• **What is required**:
An exact copy of the records below is required, and it must contain no pictures.

• **Data under study**:

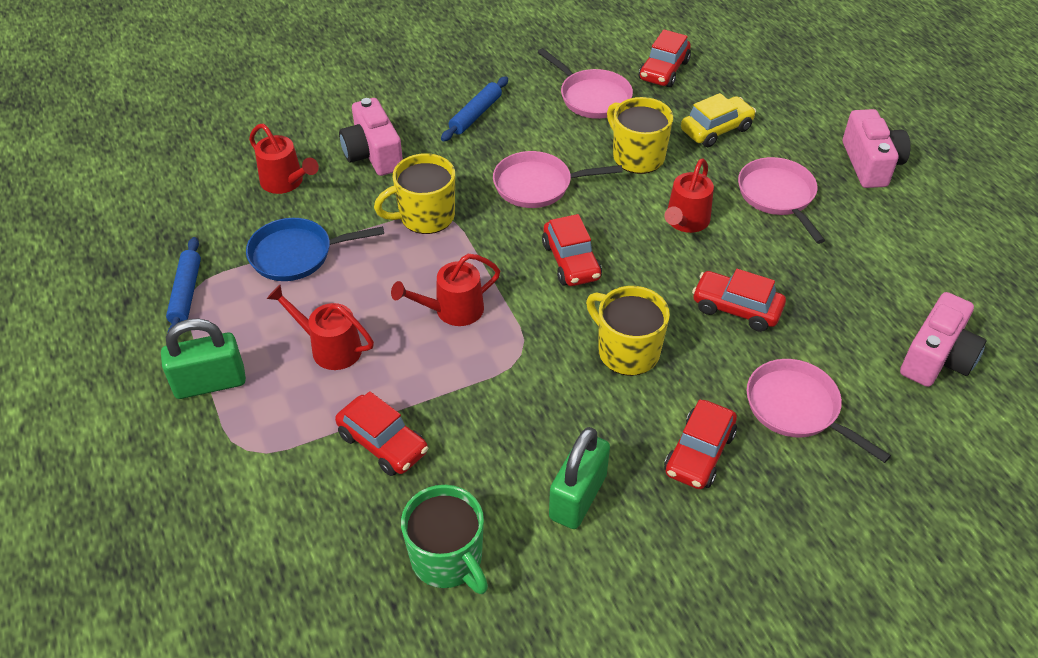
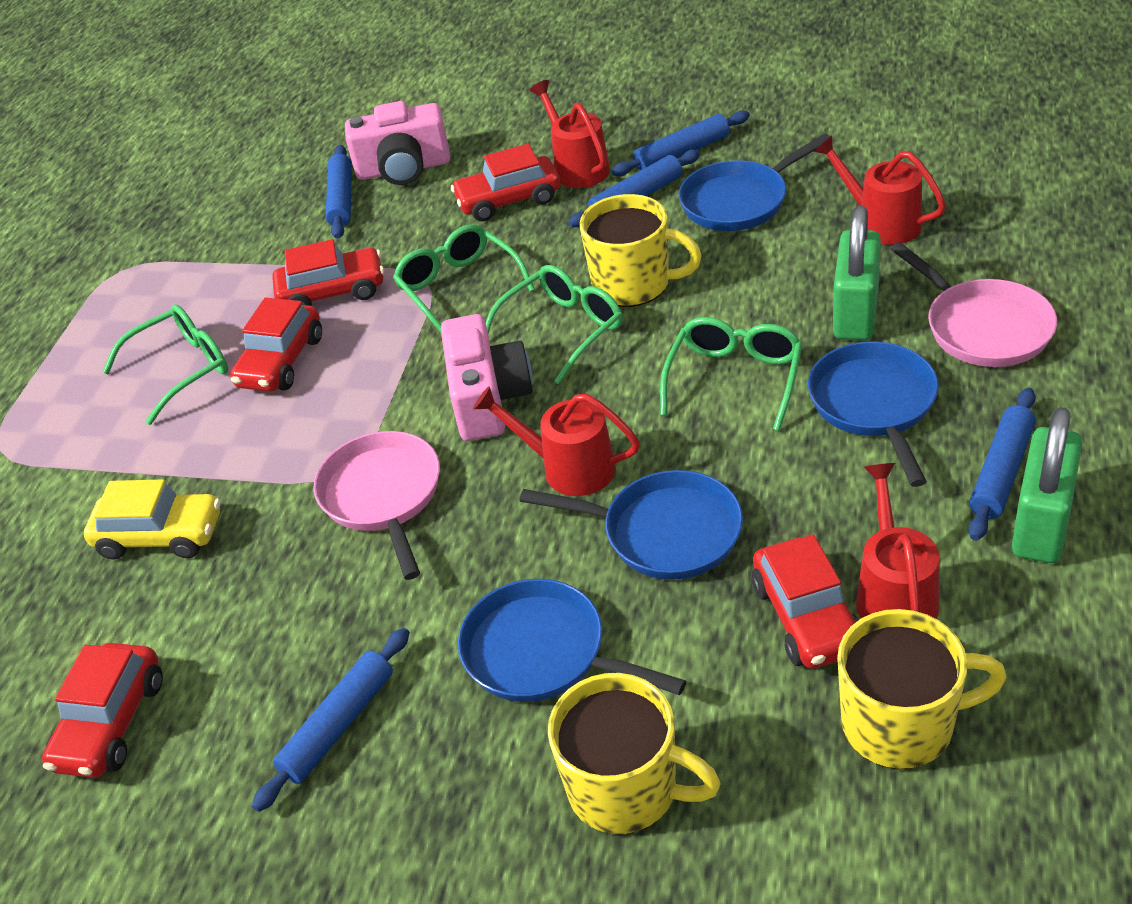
blue pan: 1 -> 4
blue rolling pin: 2 -> 5
green glasses: 0 -> 4
green mug: 1 -> 0
pink camera: 3 -> 2
pink pan: 4 -> 2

• **Result of the task**:
blue pan: 1 -> 4
blue rolling pin: 2 -> 5
green glasses: 0 -> 4
green mug: 1 -> 0
pink camera: 3 -> 2
pink pan: 4 -> 2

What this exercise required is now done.